* **Directive**
Please copy all of the entries exactly, but drop every picture.

[Scene comparison data]
--- --- ---

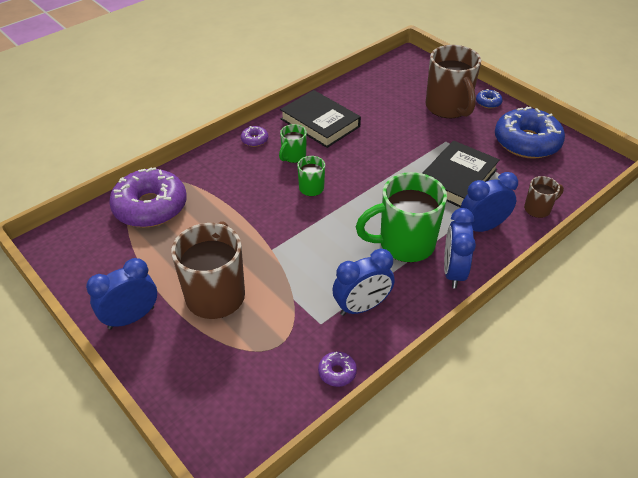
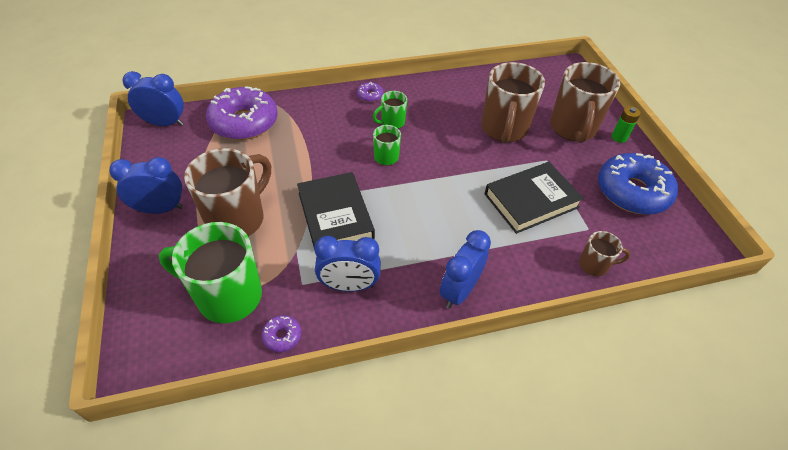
camera: 25 degrees right, 5 degrees up
(320, 123) = (438, 100): black book -> black book (335, 215)
(394, 128) = (504, 129): none -> brown mug
(404, 244) = (432, 243): green mug -> green mug (227, 296)
(482, 227) = (521, 259): blue clock -> blue clock (165, 123)
(488, 102) = (619, 137): blue donut -> green battery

--- --- ---

* **Task result**
camera: 25 degrees right, 5 degrees up
(320, 123) = (438, 100): black book -> black book (335, 215)
(394, 128) = (504, 129): none -> brown mug
(404, 244) = (432, 243): green mug -> green mug (227, 296)
(482, 227) = (521, 259): blue clock -> blue clock (165, 123)
(488, 102) = (619, 137): blue donut -> green battery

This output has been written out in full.